What is needed:
Reproduce all the entries precisely.

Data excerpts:
*** Block opens ***
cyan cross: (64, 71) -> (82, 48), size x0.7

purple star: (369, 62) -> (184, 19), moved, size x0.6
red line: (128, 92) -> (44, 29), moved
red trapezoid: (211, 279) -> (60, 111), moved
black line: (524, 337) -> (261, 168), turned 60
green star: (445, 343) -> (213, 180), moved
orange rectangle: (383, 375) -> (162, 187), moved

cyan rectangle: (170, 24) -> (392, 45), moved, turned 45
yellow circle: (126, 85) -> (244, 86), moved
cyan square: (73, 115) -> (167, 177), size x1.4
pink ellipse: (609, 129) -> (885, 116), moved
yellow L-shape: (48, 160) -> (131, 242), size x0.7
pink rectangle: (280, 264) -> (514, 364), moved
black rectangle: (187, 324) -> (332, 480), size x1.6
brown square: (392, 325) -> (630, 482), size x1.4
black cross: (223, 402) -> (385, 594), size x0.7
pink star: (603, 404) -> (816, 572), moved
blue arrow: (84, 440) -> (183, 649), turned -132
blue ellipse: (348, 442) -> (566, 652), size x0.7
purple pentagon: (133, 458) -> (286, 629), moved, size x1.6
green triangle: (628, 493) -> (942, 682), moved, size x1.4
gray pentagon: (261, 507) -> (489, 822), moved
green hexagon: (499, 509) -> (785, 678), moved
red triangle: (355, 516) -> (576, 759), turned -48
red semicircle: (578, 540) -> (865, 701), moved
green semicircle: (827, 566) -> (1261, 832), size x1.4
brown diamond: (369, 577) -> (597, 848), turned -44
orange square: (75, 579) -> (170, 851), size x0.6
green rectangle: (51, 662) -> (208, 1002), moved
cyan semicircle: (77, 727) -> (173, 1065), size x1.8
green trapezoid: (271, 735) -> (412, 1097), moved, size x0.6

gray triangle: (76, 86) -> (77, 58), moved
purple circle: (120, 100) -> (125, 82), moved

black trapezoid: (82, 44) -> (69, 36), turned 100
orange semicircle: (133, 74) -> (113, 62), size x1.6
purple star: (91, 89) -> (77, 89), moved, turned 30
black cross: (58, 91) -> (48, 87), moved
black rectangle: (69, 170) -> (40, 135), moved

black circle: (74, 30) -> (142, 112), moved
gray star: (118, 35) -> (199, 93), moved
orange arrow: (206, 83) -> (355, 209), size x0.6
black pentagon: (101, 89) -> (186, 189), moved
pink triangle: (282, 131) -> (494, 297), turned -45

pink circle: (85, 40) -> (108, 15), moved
*** Block closes ***
Response for this exercise:
cyan cross: (64, 71) -> (82, 48), size x0.7

purple star: (369, 62) -> (184, 19), moved, size x0.6
red line: (128, 92) -> (44, 29), moved
red trapezoid: (211, 279) -> (60, 111), moved
black line: (524, 337) -> (261, 168), turned 60
green star: (445, 343) -> (213, 180), moved
orange rectangle: (383, 375) -> (162, 187), moved

cyan rectangle: (170, 24) -> (392, 45), moved, turned 45
yellow circle: (126, 85) -> (244, 86), moved
cyan square: (73, 115) -> (167, 177), size x1.4
pink ellipse: (609, 129) -> (885, 116), moved
yellow L-shape: (48, 160) -> (131, 242), size x0.7
pink rectangle: (280, 264) -> (514, 364), moved
black rectangle: (187, 324) -> (332, 480), size x1.6
brown square: (392, 325) -> (630, 482), size x1.4
black cross: (223, 402) -> (385, 594), size x0.7
pink star: (603, 404) -> (816, 572), moved
blue arrow: (84, 440) -> (183, 649), turned -132
blue ellipse: (348, 442) -> (566, 652), size x0.7
purple pentagon: (133, 458) -> (286, 629), moved, size x1.6
green triangle: (628, 493) -> (942, 682), moved, size x1.4
gray pentagon: (261, 507) -> (489, 822), moved
green hexagon: (499, 509) -> (785, 678), moved
red triangle: (355, 516) -> (576, 759), turned -48
red semicircle: (578, 540) -> (865, 701), moved
green semicircle: (827, 566) -> (1261, 832), size x1.4
brown diamond: (369, 577) -> (597, 848), turned -44
orange square: (75, 579) -> (170, 851), size x0.6
green rectangle: (51, 662) -> (208, 1002), moved
cyan semicircle: (77, 727) -> (173, 1065), size x1.8
green trapezoid: (271, 735) -> (412, 1097), moved, size x0.6

gray triangle: (76, 86) -> (77, 58), moved
purple circle: (120, 100) -> (125, 82), moved

black trapezoid: (82, 44) -> (69, 36), turned 100
orange semicircle: (133, 74) -> (113, 62), size x1.6
purple star: (91, 89) -> (77, 89), moved, turned 30
black cross: (58, 91) -> (48, 87), moved
black rectangle: (69, 170) -> (40, 135), moved

black circle: (74, 30) -> (142, 112), moved
gray star: (118, 35) -> (199, 93), moved
orange arrow: (206, 83) -> (355, 209), size x0.6
black pentagon: (101, 89) -> (186, 189), moved
pink triangle: (282, 131) -> (494, 297), turned -45

pink circle: (85, 40) -> (108, 15), moved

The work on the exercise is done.